+++ Provided records
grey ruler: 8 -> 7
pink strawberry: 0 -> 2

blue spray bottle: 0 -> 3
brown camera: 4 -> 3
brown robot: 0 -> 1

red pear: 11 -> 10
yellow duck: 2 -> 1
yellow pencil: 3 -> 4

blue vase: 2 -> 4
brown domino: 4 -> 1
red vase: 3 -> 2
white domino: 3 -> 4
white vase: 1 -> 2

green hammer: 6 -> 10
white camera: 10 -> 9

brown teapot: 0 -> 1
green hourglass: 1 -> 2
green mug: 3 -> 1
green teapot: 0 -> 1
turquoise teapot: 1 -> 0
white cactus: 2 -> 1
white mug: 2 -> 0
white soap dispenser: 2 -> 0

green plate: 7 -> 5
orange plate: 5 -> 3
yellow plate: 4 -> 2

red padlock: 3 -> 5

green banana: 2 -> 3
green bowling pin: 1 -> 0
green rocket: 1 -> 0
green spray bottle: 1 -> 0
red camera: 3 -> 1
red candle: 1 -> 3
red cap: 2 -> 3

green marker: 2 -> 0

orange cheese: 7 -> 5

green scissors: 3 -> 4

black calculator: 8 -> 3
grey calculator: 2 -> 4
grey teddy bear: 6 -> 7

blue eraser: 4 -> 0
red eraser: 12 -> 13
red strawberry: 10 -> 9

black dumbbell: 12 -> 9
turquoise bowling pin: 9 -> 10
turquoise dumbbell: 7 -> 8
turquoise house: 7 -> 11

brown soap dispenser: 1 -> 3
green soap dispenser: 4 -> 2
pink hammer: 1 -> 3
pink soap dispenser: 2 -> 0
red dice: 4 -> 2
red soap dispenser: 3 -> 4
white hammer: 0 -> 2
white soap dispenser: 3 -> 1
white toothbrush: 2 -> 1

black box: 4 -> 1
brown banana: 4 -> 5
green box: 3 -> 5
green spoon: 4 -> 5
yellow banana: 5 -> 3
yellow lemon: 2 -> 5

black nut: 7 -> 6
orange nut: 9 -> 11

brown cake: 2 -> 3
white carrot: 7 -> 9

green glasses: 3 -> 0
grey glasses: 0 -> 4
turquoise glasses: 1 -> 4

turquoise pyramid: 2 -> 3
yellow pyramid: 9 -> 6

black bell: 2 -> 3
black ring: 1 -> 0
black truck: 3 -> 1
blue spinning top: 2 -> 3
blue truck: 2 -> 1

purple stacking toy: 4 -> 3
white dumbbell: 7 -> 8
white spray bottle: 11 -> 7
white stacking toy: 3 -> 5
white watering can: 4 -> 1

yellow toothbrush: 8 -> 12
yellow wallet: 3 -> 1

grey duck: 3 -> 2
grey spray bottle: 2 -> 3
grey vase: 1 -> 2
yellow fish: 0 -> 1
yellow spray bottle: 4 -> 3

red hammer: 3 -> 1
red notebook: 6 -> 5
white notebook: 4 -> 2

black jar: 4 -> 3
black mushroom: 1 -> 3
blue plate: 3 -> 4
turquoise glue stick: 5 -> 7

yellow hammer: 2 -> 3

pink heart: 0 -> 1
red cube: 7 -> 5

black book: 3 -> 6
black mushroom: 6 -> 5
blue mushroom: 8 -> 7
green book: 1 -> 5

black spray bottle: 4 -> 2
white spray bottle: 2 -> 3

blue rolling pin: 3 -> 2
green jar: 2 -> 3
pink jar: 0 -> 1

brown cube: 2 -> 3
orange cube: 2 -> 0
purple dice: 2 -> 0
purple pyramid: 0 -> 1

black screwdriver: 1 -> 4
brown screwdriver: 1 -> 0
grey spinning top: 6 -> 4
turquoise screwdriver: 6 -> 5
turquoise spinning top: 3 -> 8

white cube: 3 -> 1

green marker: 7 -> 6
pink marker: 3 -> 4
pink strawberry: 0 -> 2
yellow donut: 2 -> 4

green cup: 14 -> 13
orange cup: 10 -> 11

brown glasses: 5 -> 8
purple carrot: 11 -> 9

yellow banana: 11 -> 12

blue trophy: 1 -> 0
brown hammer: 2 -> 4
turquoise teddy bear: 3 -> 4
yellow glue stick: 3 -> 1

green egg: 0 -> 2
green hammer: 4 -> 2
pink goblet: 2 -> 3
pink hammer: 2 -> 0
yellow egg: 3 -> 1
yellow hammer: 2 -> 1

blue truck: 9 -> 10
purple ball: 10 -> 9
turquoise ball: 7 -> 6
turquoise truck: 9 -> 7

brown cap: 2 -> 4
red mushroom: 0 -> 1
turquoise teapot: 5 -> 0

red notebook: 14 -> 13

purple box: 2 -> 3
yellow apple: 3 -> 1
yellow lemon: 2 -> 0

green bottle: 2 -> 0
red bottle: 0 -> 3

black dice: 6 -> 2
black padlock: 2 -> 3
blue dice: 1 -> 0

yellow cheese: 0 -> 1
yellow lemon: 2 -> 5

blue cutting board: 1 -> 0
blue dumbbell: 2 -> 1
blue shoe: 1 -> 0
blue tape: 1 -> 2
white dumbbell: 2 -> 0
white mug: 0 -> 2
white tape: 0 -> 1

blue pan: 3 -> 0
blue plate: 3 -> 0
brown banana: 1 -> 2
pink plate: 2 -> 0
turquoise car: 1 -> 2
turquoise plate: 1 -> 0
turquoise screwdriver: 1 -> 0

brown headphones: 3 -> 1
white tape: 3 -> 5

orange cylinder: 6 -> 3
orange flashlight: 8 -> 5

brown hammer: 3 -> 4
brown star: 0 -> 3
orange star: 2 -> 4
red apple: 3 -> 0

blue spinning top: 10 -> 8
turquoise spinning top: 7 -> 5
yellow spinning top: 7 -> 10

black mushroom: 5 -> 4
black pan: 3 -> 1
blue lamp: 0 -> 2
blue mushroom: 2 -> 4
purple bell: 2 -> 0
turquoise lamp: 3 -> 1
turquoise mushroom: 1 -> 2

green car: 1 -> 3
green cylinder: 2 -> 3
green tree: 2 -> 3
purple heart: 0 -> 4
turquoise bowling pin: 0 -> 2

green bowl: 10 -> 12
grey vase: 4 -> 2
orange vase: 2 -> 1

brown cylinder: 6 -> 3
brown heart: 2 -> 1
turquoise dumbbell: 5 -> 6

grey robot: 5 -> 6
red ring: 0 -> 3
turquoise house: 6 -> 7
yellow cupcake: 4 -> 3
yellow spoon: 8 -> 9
++++++
**Exercise brief**
Look over the records above and filter for each line with the word "heart".

**Task answer**
pink heart: 0 -> 1
purple heart: 0 -> 4
brown heart: 2 -> 1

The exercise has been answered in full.